• _Provided data_

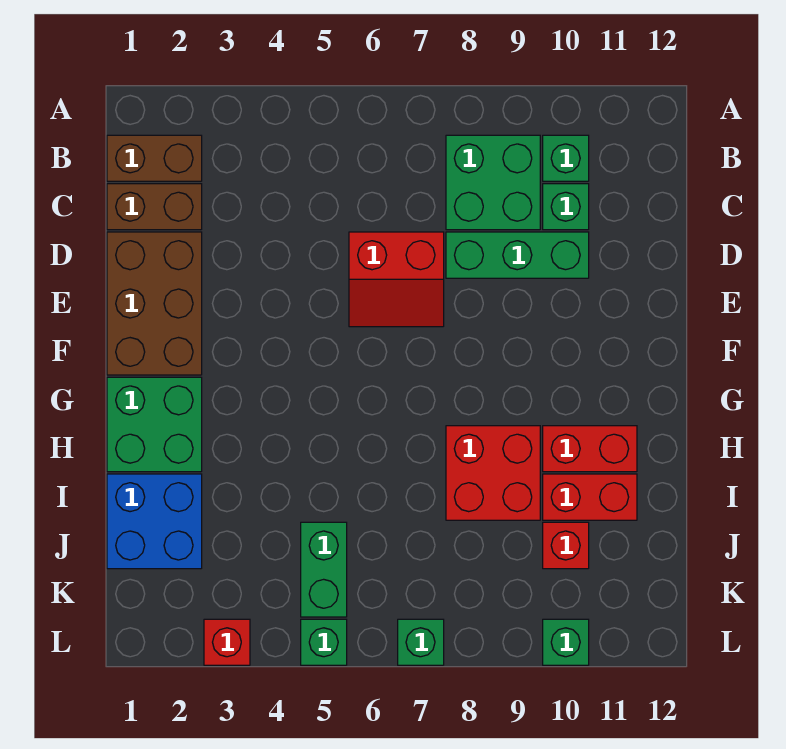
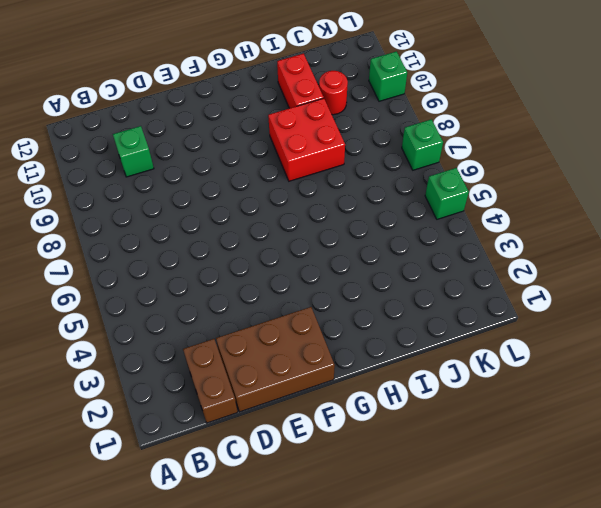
red round brick J10 level 1 -> red brick J10 level 1
none -> brown brick B1:B2 level 1
none -> green brick B8:C9 level 1
none -> green brick B10 level 1

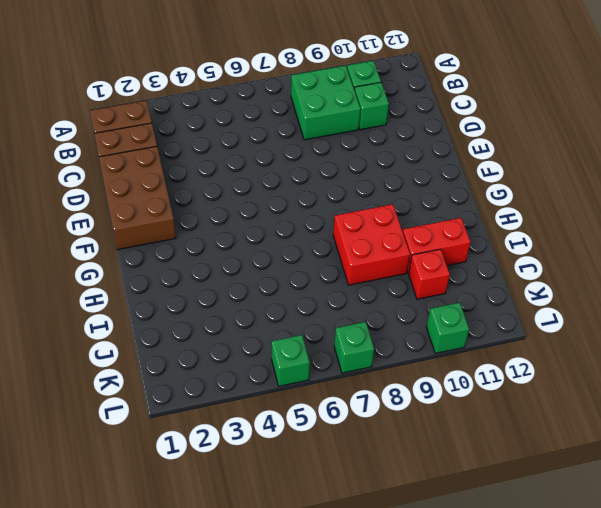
none -> red slope D6:E7 level 1 top D
none -> green brick D8:D10 level 1
none -> green brick G1:H2 level 1

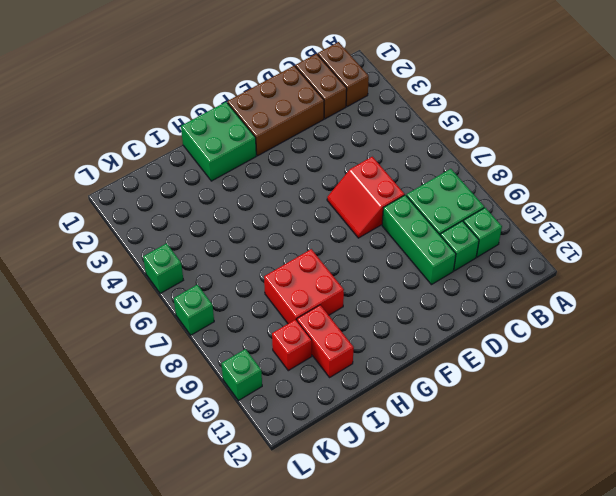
none -> red brick H10:H11 level 1
none -> blue brick I1:J2 level 1
none -> green brick J5:K5 level 1

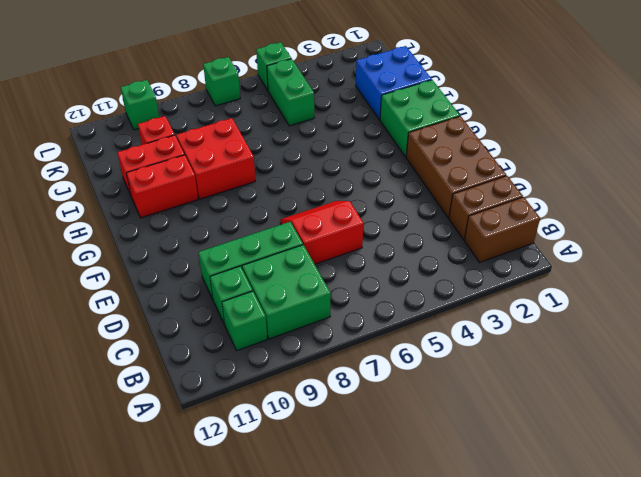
none -> red brick L3 level 1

• _Instructions for the task_
What you give back should be the full material above, retyped exactly, with every image removed.

• _Solution for this task_
red round brick J10 level 1 -> red brick J10 level 1
none -> brown brick B1:B2 level 1
none -> green brick B8:C9 level 1
none -> green brick B10 level 1

none -> red slope D6:E7 level 1 top D
none -> green brick D8:D10 level 1
none -> green brick G1:H2 level 1

none -> red brick H10:H11 level 1
none -> blue brick I1:J2 level 1
none -> green brick J5:K5 level 1

none -> red brick L3 level 1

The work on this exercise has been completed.